#### [Provided data]
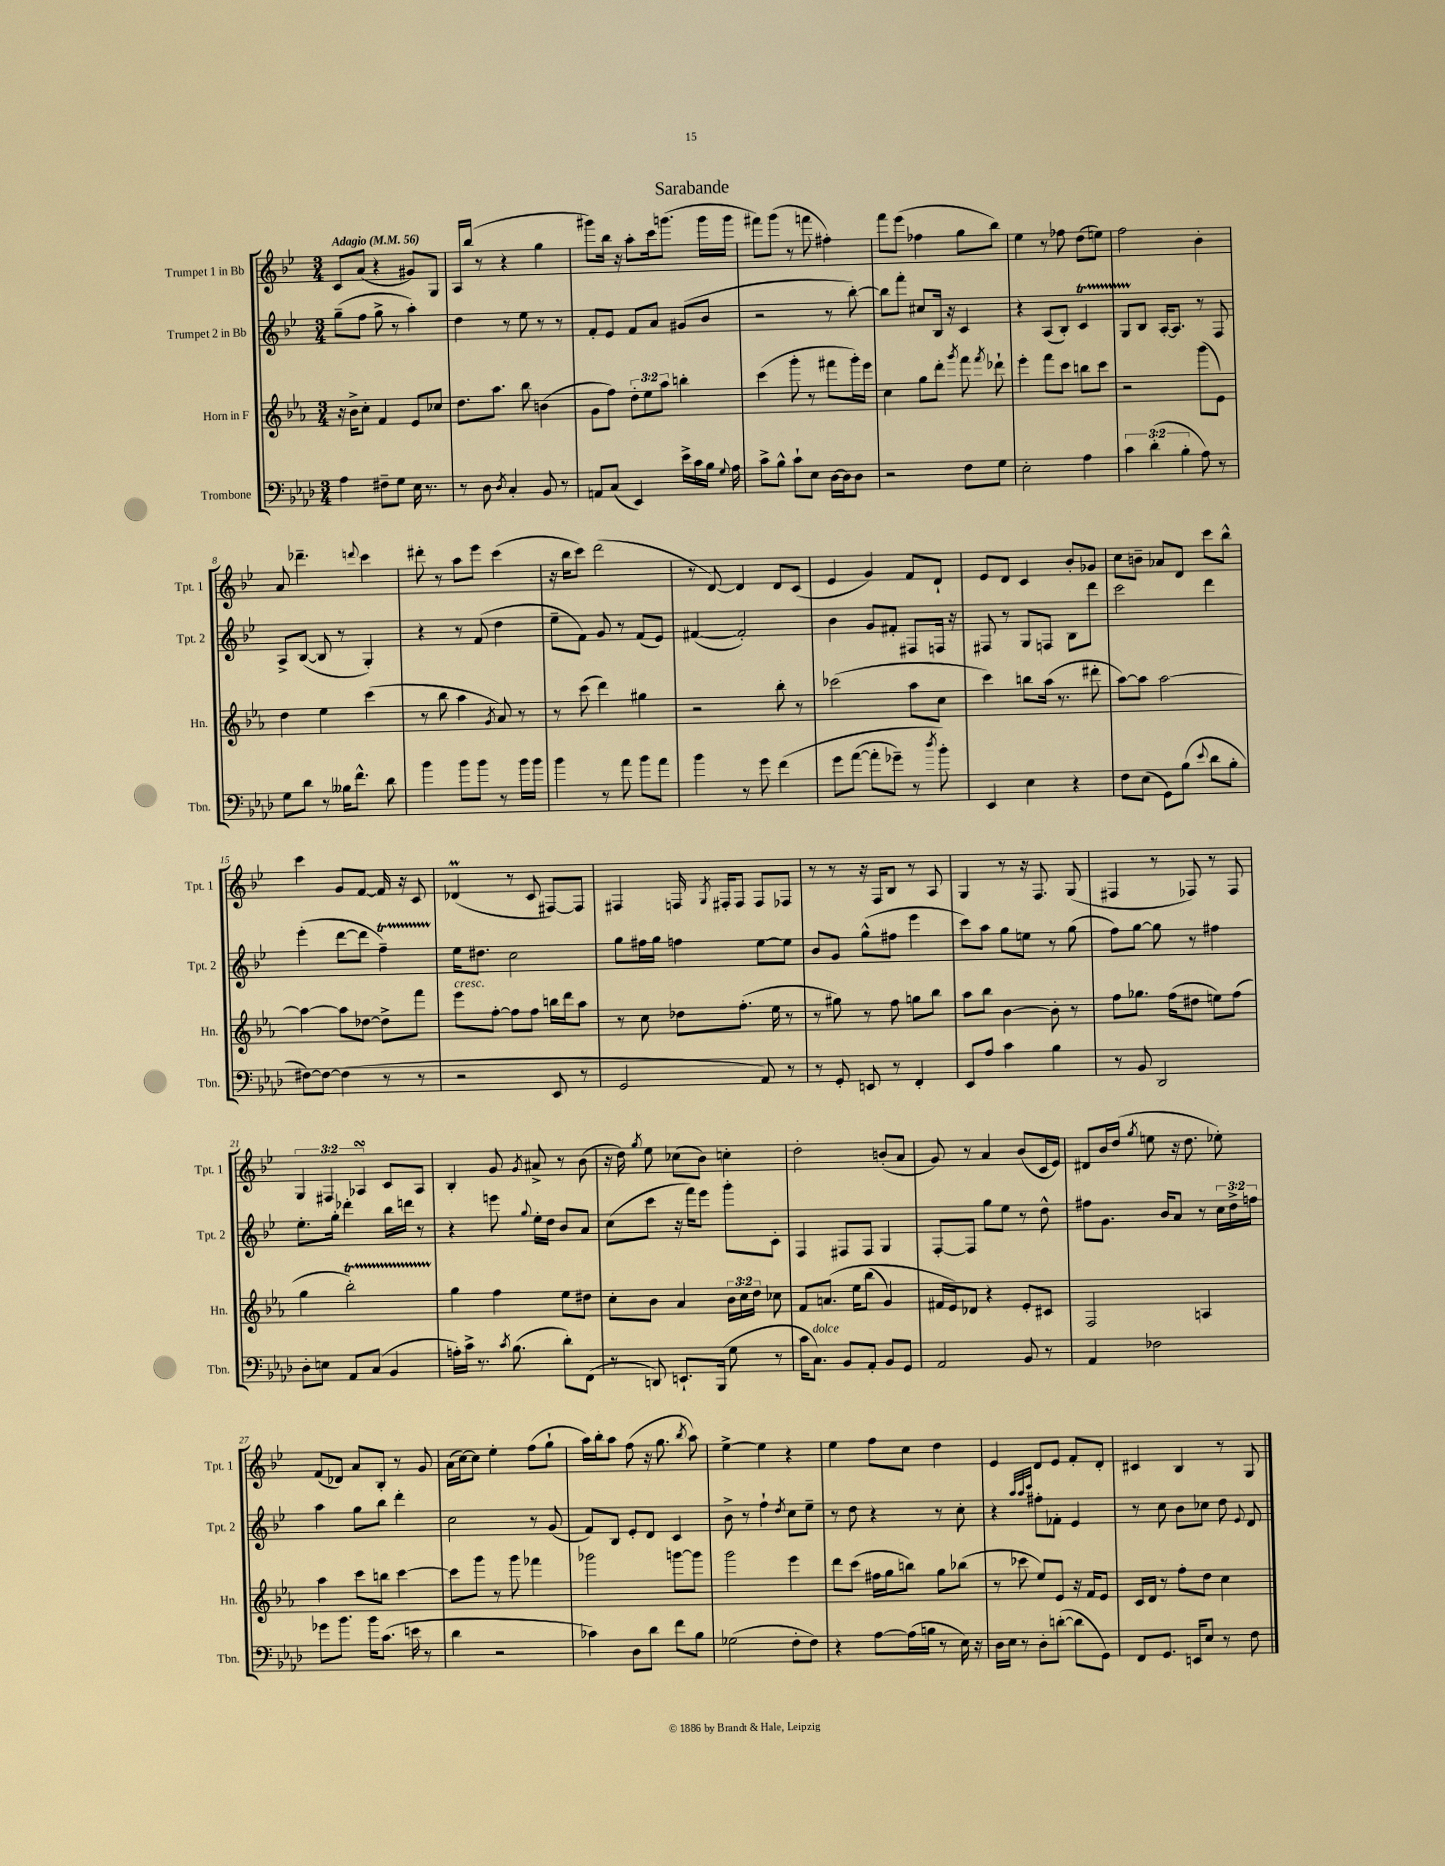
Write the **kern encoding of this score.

**kern	**kern	**kern	**kern
*part4	*part3	*part2	*part1
*staff4	*staff3	*staff2	*staff1
*I"Trombone	*I"Horn in F	*I"Trumpet 2 in Bb	*I"Trumpet 1 in Bb
*I'Tbn.	*I'Hn.	*I'Tpt. 2	*I'Tpt. 1
*clefF4	*clefG2	*clefG2	*clefG2
*k[b-e-a-d-]	*k[b-e-a-]	*k[b-e-]	*k[b-e-]
*M3/4	*M3/4	*M3/4	*M3/4
*MM56	*MM56	*MM56	*MM56
=1	=1	=1	=1
!	!	!	!LO:TX:a:B:t=Adagio
4A-\	16r	(8gg~\L	8c/L
.	16b-^\KL	.	.
.	8cc'\J	8ff\J	(8a/J
8F#X~\L	4f/	8gg^\	4r
8G\J	.	8r	.
16E-\	8e-/L	4aa'\)	8g#X/L)
8.r	.	.	.
.	8cc-X/J	.	8G/J
=2	=2	=2	=2
8r	8.dd\L	4dd\	16A/LL
.	.	.	(16bb-/JJ
8D-\	.	.	8r
.	8.aa-\J	.	.
8qD-/	.	.	.
4C'/	.	8r	4r
.	8bb-\	8ee-\	.
8BB-/	(4bn\	8r	4gg\
8r	.	8r	.
=3	=3	=3	=3
8AAn/L	8g\L	8f'/L	8ggg#X\L)
(8C/J	8ff\J)	8e-/J	16bb-\Jk
.	.	.	16r
4EE-/)	12dd'\L	8f/L	8aa'\L
.	12ee-\	.	.
.	.	8a/J	16ccc\k
.	12aa-\J	.	.
.	.	.	(8.gggn\J
16e-^\LL	4bbn'\	(8g#X/L	.
16c\	.	.	.
16B-\JJ	.	8b-/J	16ggg\LL
8qqG/	.	.	.
16A-\	.	.	16ggg\JJ
=4	=4	=4	=4
8c^\L	(4ccc\	2r	8fff#X\L)
8B-^^\J	.	.	(8ggg\J
8c`\L	8ggg'\	.	8r
8E-\J	8r	.	8fffn\
[16D-\LL	8fff#X\L	8r	4ff#X'\)
16D-\J]	.	.	.
8D-\J	16ggg'\L)	[8bb-'\)	.
.	16eee-\JJ	.	.
=5	=5	=5	=5
2r	4cc\	8bb-\L]	8fff\L
.	.	8fff'\J	(8eee-\J
.	8gg\L	8cc#X/L	4ff-X\
.	8ddd'\J	16B-/Jk	.
.	.	16r	.
.	8qggg/	.	.
8F\L	8fff\	4c/	8gg\L
.	8qfff/	.	.
8G\J	8ddd-X`\	.	8bb-\J)
=6	=6	=6	=6
2E-'\	4eee-'\	4r	4ee-\
.	8fff\L	(8A/L	8r
.	8ccc\J	8B-'/J)	8ff-X\
4A-\	8bbn\L	4cT/	(8dd\L
.	8ccc\J	.	8een\J)
=7	=7	=7	=7
6c\	2r	8GTTT/L	2ff\
.	.	8B-/J	.
(6d-'\	.	.	.
.	.	[16A'/KL	.
.	.	8.A/J]	.
6B-'\	.	.	.
8A-\)	(8ggg\L	8r	4b-'\
8r	8e-\J)	8F/	.
!!LO:LB:g=z
=8	=8	=8	=8
8G\L	4dd\	8A^/L	8a/
8d-\J	.	([8B-/J	4.ddd-X~\
8r	4ee-\	8B-/]	.
16B--X\KL	.	8r	.
8.f^^\J	.	.	.
.	.	.	8qqdddn/
.	(4ccc\	4G'/)	4ccc\
8d-\	.	.	.
=9	=9	=9	=9
4b-\	8r	4r	8ddd#X'\
.	8bb-\	.	8r
8b-\L	4aa-\	8r	8aa\L
8b-\J	.	(8f/	8eee-\J
.	8qg/	.	.
8r	8a-/)	4dd\	(4ccc\
16b-\LL	8r	.	.
16b-\JJ	.	.	.
=10	=10	=10	=10
4b-\	8r	8ee-~\L	16r
.	.	.	16bb-\KL
.	(8ccc\	8f\J)	8ccc\J)
8r	4ddd\)	8g/	(2ddd\
8a-\	.	8r	.
8b-\L	4gg#X\	(8f/L	.
8a-\J	.	8e-/J)	.
=11	=11	=11	=11
4b-\	2r	([4f#X/	8r
.	.	.	[8d/)
8r	.	2f#'/])	4d/]
8g\	.	.	.
(4f\	8bb-'\	.	8d/L
.	8r	.	(8c/J
=12	=12	=12	=12
8g\L	(2ccc-X\	4b-\	4e-/
([8a-\J	.	.	.
8a-'\L]	.	8g/L	4g/)
8g-X~\J)	.	8f#X'/J	.
8r	8aa-\L	8F#X/L	8f/L
8qdd-/	.	.	.
8b-'\)	8cc\J	16Fn/Jk	8d`/J
.	.	16r	.
=13	=13	=13	=13
4EE-/	4ccc\)	8F#X/	8e-/L
.	.	8r	8d/J
4E-\	8bbn\L	8G/L	4c/
.	(16aa-\Jk	8Fn/J	.
.	8.r	.	.
4r	.	8B-\L	8b-'/L
.	8ddd#X'\	8ddd\J	8g-X/J
=14	=14	=14	=14
8F\L	[8aa-\L)	2ccc\	8cc\L
(8E-\J	8aa-\J]	.	8bn~\J
8GG\L)	[2aa-\	.	8a-X/L
(8B-\J	.	.	8d/J
8qqe-/	.	.	.
8d-\L	.	4ddd\	8ccc\L
8B-'\J	.	.	8bb-^^\J
!!LO:LB:g=z
=15	=15	=15	=15
[8F#X\L)	4aa-\_	(4eee-'\	4ccc\
8F#\J_	.	.	.
(4F#\]	8aa-\L]	[8ddd\L	8g/L
.	[8dd-X\J	8ddd\J]	[8f/J
8r	8dd-^\L]	4ffT~\)	16f/]
.	.	.	16r
8r	8fff\J	.	8c/
=16	=16	=16	=16
!	!LO:TX:a:i:t=cresc.	!	!
2r	8eee-\L	16ee-\KL	(4d-XM/
.	.	8.dd#X\J	.
.	[8ff'\J	.	.
.	8ff\L]	2cc\	8r
.	8ff\J	.	8c/
8EE-/	16bbn\LL	.	[8F#X/L)
.	16ddd\J	.	.
8r	8aa-\J	.	8F#/J]
=17	=17	=17	=17
2GG/	8r	8gg\L	4F#X/
.	8cc\	16ff#X\L	.
.	.	16gg\JJ	.
.	8dd-X\L	4ffn\	16Fn/
.	.	.	8qG/
.	.	.	16F#X'/KL
.	(8.ff'\J	.	8F#/J
8AA-/)	.	[8ee-\L	8F#/L
.	16ee-\	.	.
8r	8r	8ee-\J]	8F-X/J
=18	=18	=18	=18
8r	8r	8b-/L	8r
8GG'/	8gg#X\)	8g/J	8r
8EEn/	8r	(8gg^^\L	16r
.	.	.	16F/KL
8r	8ff\	8ff#X\J	8B-/J
4FF'/	8ggn\L	4eee-\	8r
.	8bb-\J	.	8A/
=19	=19	=19	=19
8EE-/L	8aa-\L	8ccc\L)	4G/
8A-/J	8bb-\J	8aa\J	.
4c\	[4b-\	8gg\L	8r
.	.	8een\J	16r
.	.	.	8.F/
4B-\	8b-'\]	8r	.
.	8r	(8gg\	(8G/
=20	=20	=20	=20
8r	8ff\L	8ff\L)	4F#X/
8BB-/	8.gg-X\J	[8gg\J	.
2DD-/	.	8gg\]	8r
.	(16ff\KL	.	.
.	8dd#X\J	8r	8F-X/)
.	8een\L)	4ff#X\	8r
.	(8ff\J	.	8F-/
!!LO:LB:g=z
=21	=21	=21	=21
8D-'\L	4gg\	8.ee-'\L	6G/
8En\J	.	.	.
.	.	.	6F#X/
.	.	16gg'\Jk	.
8AA-/L	2bb-T'\)	4ddd-X'\	.
.	.	.	6A-XsSSs/
(8C/J	.	.	.
4BB-/	.	16bb-\LL	8c/L
.	.	16dddn\JJ	.
.	.	8r	8A-/J
=22	=22	=22	=22
16An'\LL)	4gg\	4r	4B-'/
16c^\JJ	.	.	.
8.r	.	.	.
.	4ff\	8eeen\	8g/
8qc/	.	.	.
(8.B-\	.	.	.
.	.	8qqgg/	8qg/
.	.	16ee-'\LL	8a#X^/
.	.	16dd\JJ	.
8d-'\L)	8ee-\L	8b-/L	8r
(8FF\J	8dd#X\J	8a/J	(8b-\
=23	=23	=23	=23
8r	8cc'\L	(8cc\L	16r
.	.	.	16dd\)
.	.	.	8qgg/
8DDn/)	8b-\J	8ccc\J	8ee-\
8.EEn`/L	4a-/	16r	(8cc-X\L
.	.	16fff\KL)	.
.	.	8eee-\J	8b-\J)
(16BBB-/Jk	.	.	.
8G\	24b-\LL	8ggg'\L	4ccn'\
.	24cc\	.	.
.	24dd\JJ	.	.
8r	8cc-X\	8c'\J	.
=24	=24	=24	=24
16c\KL	8f/L	4F/	2dd'\
!LO:TX:a:i:t=dolce	!	!	!
8.C\J)	.	.	.
.	(8.an/J	.	.
8BB-/L	.	8F#X/L	.
.	16ee-\KL	.	.
8AA-'/J	(8bb-\J	8F#/J	.
8BB-/L	4g/)	4G/	(8bn'/L
8GG/J	.	.	8a/J
=25	=25	=25	=25
2AA-/	16f#X/LL	[8F'/L	8g/)
.	16e-/J)	.	.
.	8d-X/J	8F/J]	8r
.	4r	8gg\L	4a/
.	.	8ee-\J	.
8BB-/	8e-'/L	8r	(8b-/L
8r	8c#X/J	8dd^^\	16c/L
.	.	.	16e-/JJ)
=26	=26	=26	=26
4AA-/	2F/	8ff#X\L	8d#X/L
.	.	8.g\J	16b-/L
.	.	.	(16dd/JJ
.	.	.	8qgg/
2F-X\	.	.	8een\
.	.	16b-/KL	.
.	.	8a/J	16r
.	.	.	8.dd\
.	4An/	8r	.
.	.	24cc\LL	8ee-X'\)
.	.	24dd^\	.
.	.	24ffn\JJ	.
!!LO:LB:g=z
=27	=27	=27	=27
8g-X\L	4aa-\	4aa\	(8f/L
8.b-\J	.	.	8d-X/J)
.	8ccc\L	8gg\L	8a/L
16b-\KL	.	.	.
(8.c\J	8bbn\J	8bb-\J	8B-'/J
.	[4ccc\	4ddd'\	8r
16en\	.	.	.
8r	.	.	8g/
=28	=28	=28	=28
4d-\	8ccc\L]	2cc\	(16a\LL
.	.	.	[16cc\J)
.	8ggg\J	.	8cc\J]
2r	8r	.	4ee-'\
.	8ggg\	.	.
.	4fff-X\	8r	(8ff\L
.	.	(8g/	8gg`\J
=29	=29	=29	=29
4c-X\)	2ggg-X\	8f/L)	16aa\LL)
.	.	.	16bb-'\J
.	.	8B-/J	8aa\J
8D-\L	.	8e-'/L	(8ff\
8d-\J	.	8d/J	16r
.	.	.	8.gg\
8f\L	[8gggn\L	4c/	.
.	.	.	8qbb-/
8B-\J	8ggg\J]	.	8aa\)
=30	=30	=30	=30
(2G-X\	2ggg\	8b-^\	[4ee-^\
.	.	8r	.
.	.	4ff`\	4ee-\]
.	.	8qdd/	.
8F'\L	4eee-\	8cc\L	4r
8F\J)	.	8ee-~\J	.
=31	=31	=31	=31
4r	8ddd\L	8r	4ee-\
.	(8ccc\J	8dd\	.
[8A-\L	16ff#X\LL	4r	8ff\L
.	16gg\J	.	.
(16A-\L]	8bbn\J)	.	8cc\J
16Bn\JJ	.	.	.
8r	8gg\L	8r	4dd\
16E-\)	(8bb-X\J	8cc'\	.
16r	.	.	.
=32	=32	=32	=32
16D-\LL	8r	4r	4e-/
16E-\JJ	.	.	.
8r	8ccc-X\	.	.
.	.	32qqaa/LLL	.
.	.	32qqaa/	.
.	.	32qqccc/JJJ	.
8D-'\L	8ee-/L)	8ff#X'\L	8d/L
([8dn'\J	8e-/J	8f-X'\J	8e-/J
8d\L]	16r	4e-/	8f'/L
.	16f/KL	.	.
8GG\J)	8e-/J	.	8d'/J
=33	=33	=33	=33
8FF/L	16c/LL	8r	4c#X/
.	16d/JJ	.	.
8.GG/J	8r	8cc\	.
.	8ff'\L	8b-\L	4B-/
16EEn/KL	.	.	.
8E-/J	8dd\J	8cc-X\J	.
8r	4cc\	8dd\	8r
.	.	8qqe-/	.
8F\	.	8d/	8G/
==	==	==	==
*-	*-	*-	*-
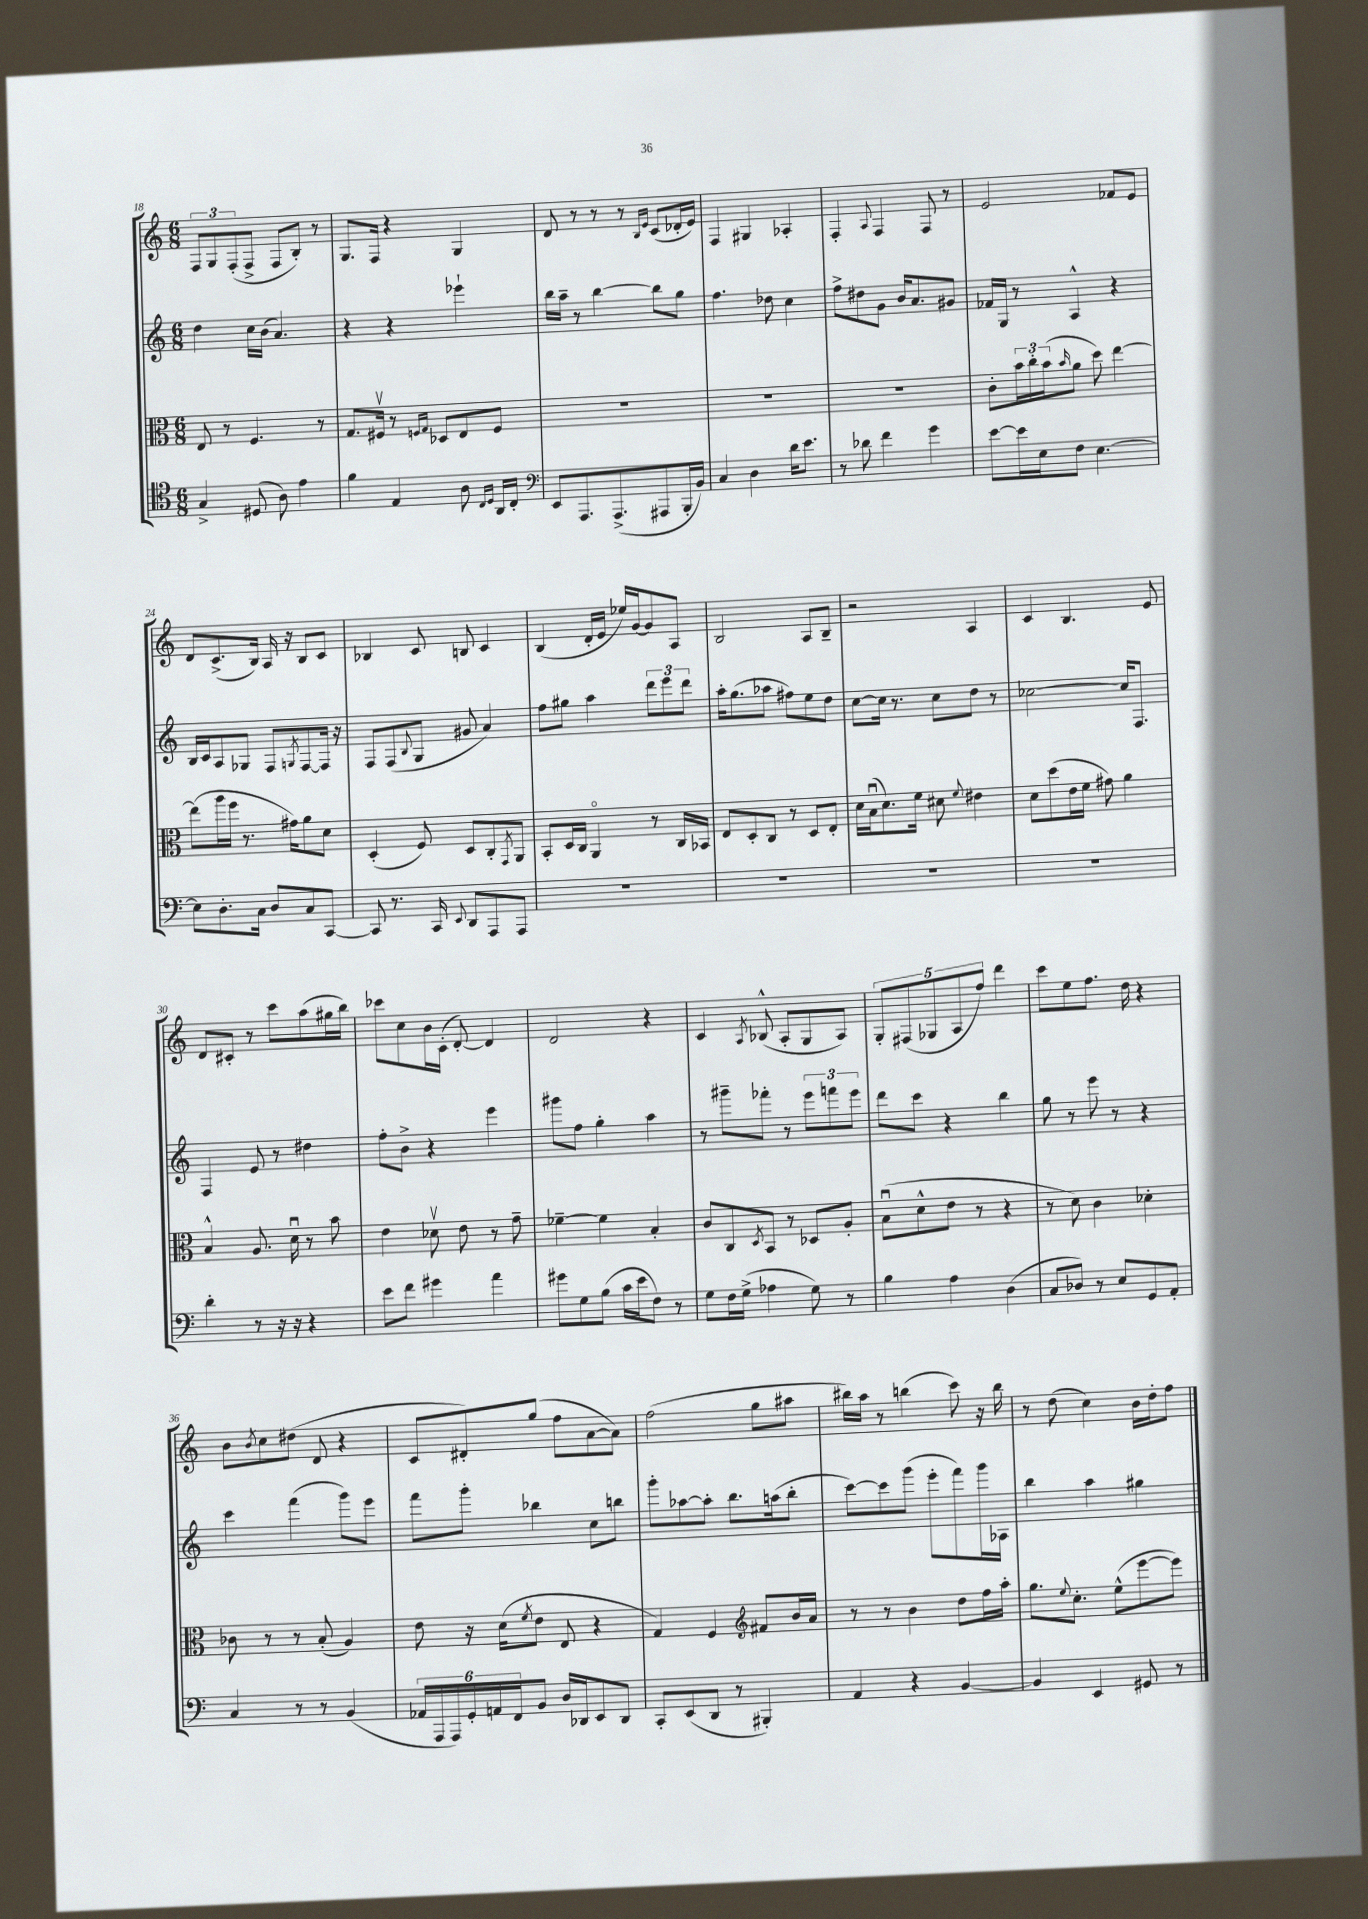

#### [What this task involves]
Report every line of the listing that contains the string "kern".

#### [Answer in full]
Write the **kern encoding of this score.
**kern	**kern	**kern	**kern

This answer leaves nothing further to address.